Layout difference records
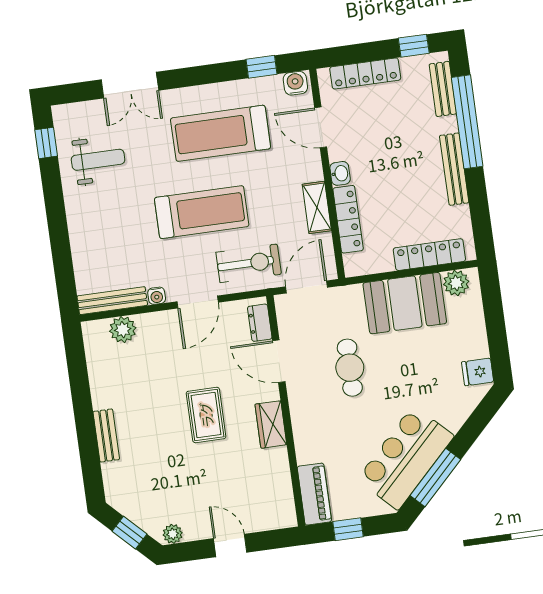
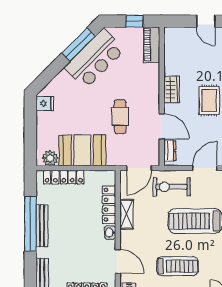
window: (467, 122) -> (30, 224), moved
treadmill: (221, 133) -> (177, 266), width x0.73, depth x0.73

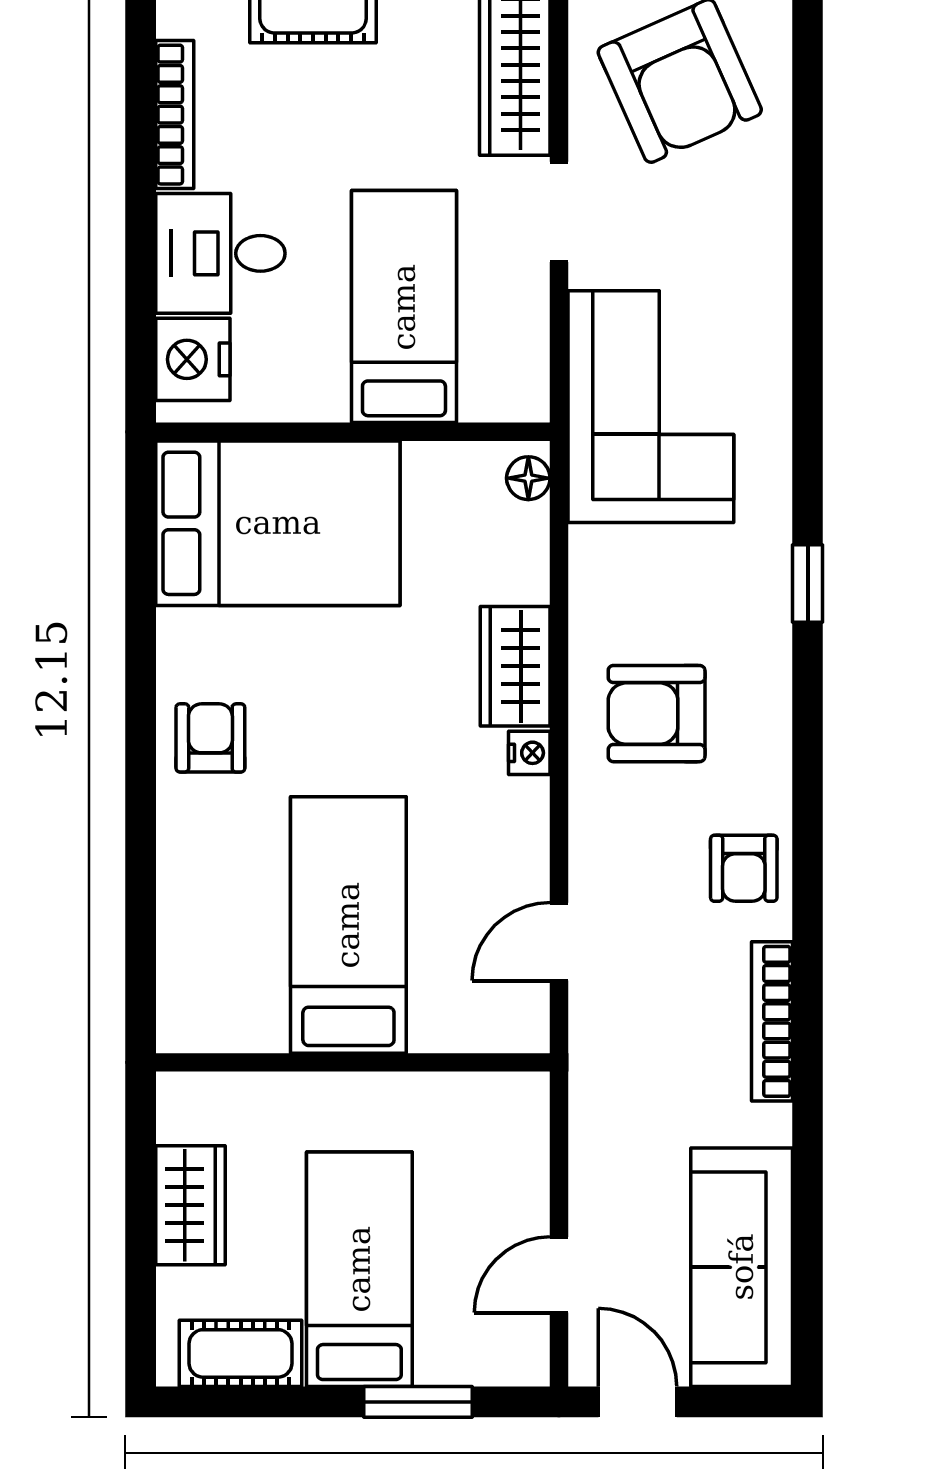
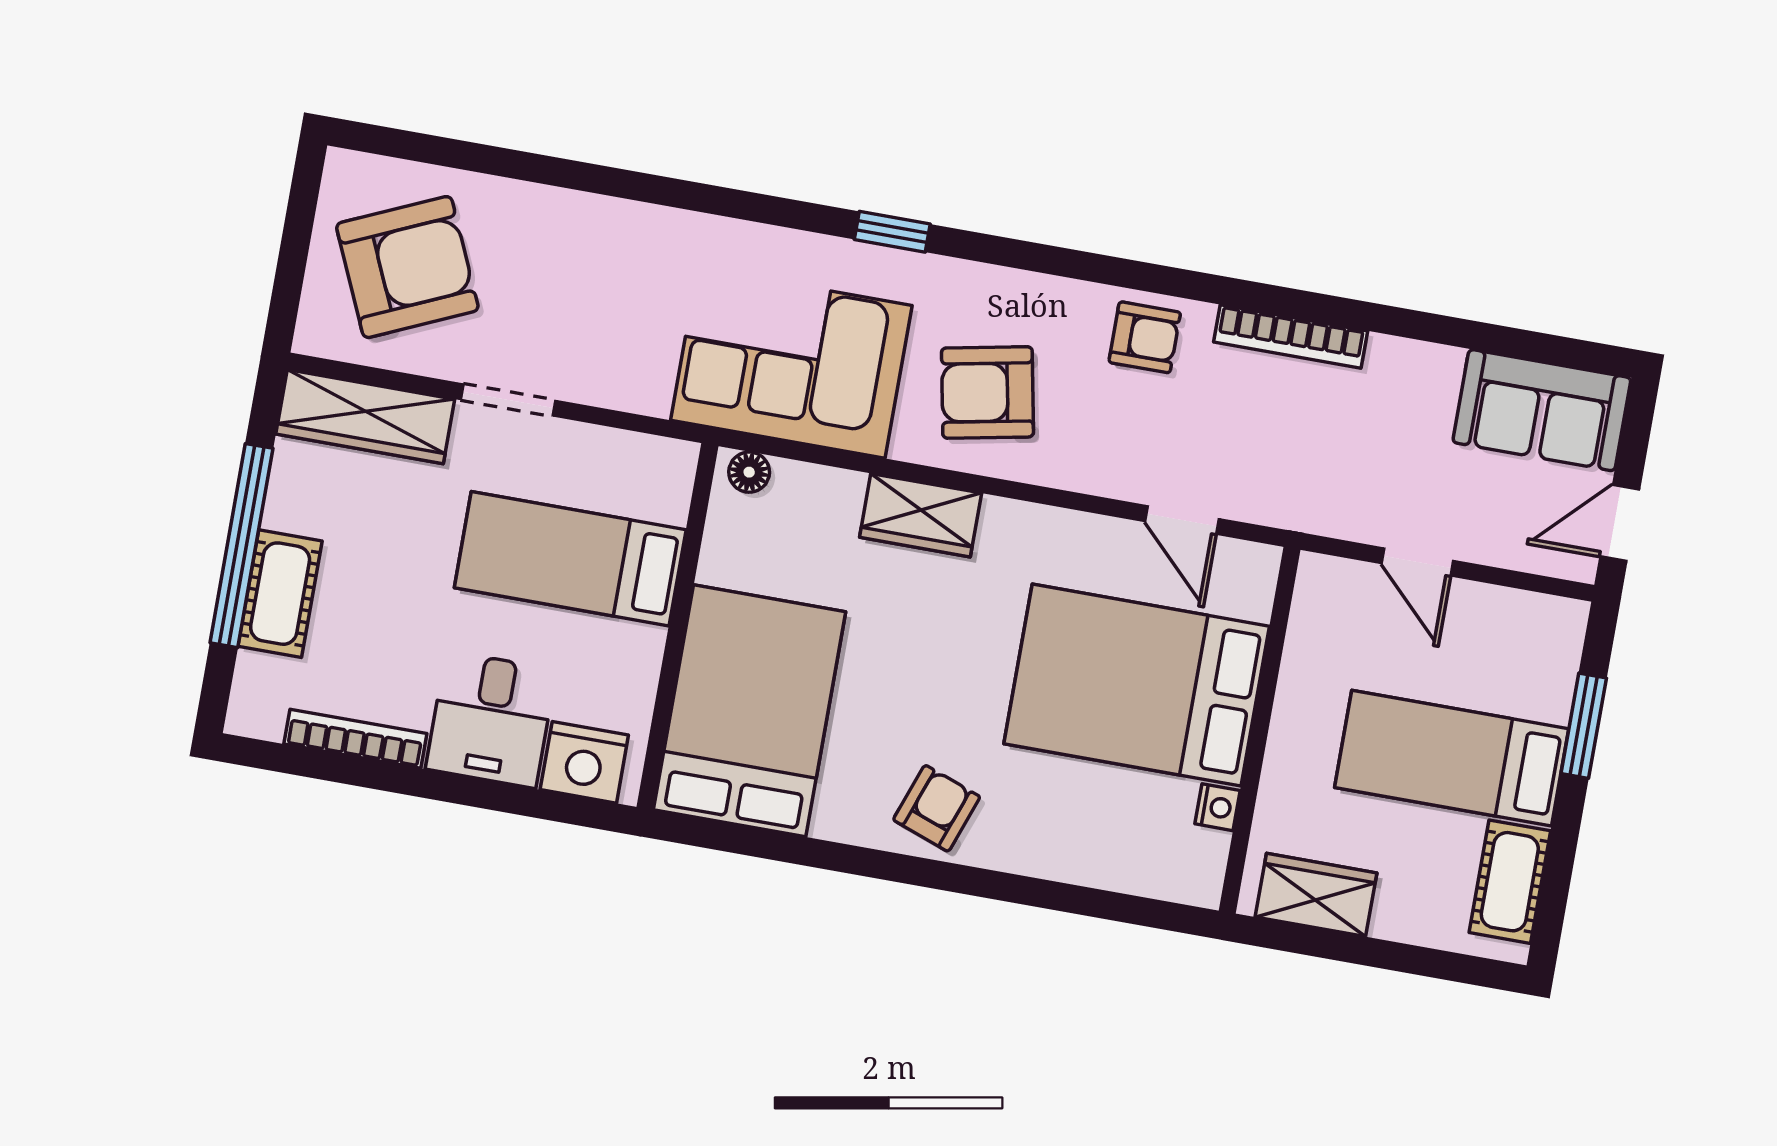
corner sofa: (651, 407) -> (791, 363), moved
armchair: (657, 714) -> (987, 392), turned 79
armchair: (210, 738) -> (937, 808), turned 110
nightstand: (529, 753) -> (1218, 807), moved, turned 90
bed: (348, 925) -> (1137, 685), width x1.50
wardrobe: (190, 1205) -> (1316, 895), moved
sofa: (742, 1267) -> (1542, 410), width x0.73
door: (559, 1275) -> (1417, 562), moved

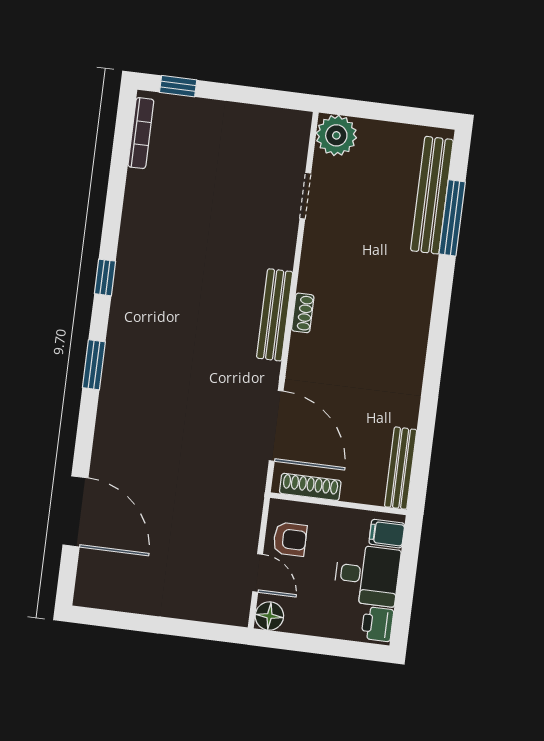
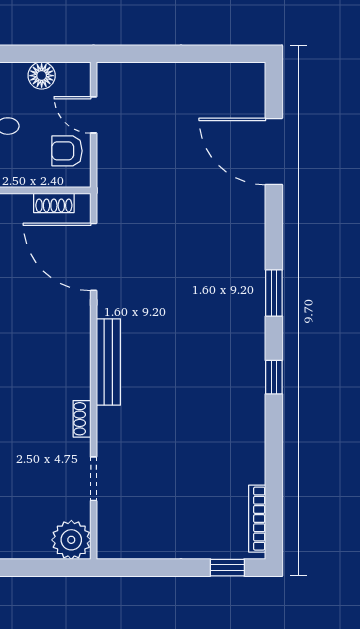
shoe rack: (303, 313) -> (82, 419), moved
shoe rack: (310, 487) -> (54, 203), width x0.70
floor lamp: (269, 616) -> (42, 76), moved

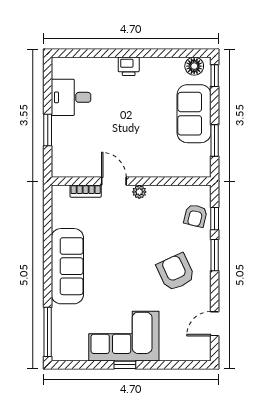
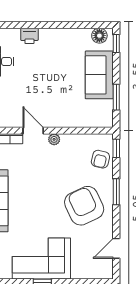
printer: (129, 66) -> (29, 36), moved
window: (215, 219) -> (116, 148), moved
armchair: (176, 272) -> (84, 206), width x1.36, depth x1.36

=== What to do ===
Only the lines starting at the one that includes "bed: (348, 925) -> (1137, 685), width x1.50" and ending at the one that includes "shoe rack: (310, 487)" should be retyped, exactly, from the records above; no pictures.

=== Written solution ===
bed: (348, 925) -> (1137, 685), width x1.50
wardrobe: (190, 1205) -> (1316, 895), moved
sofa: (742, 1267) -> (1542, 410), width x0.73
door: (559, 1275) -> (1417, 562), moved

shoe rack: (303, 313) -> (82, 419), moved
shoe rack: (310, 487) -> (54, 203), width x0.70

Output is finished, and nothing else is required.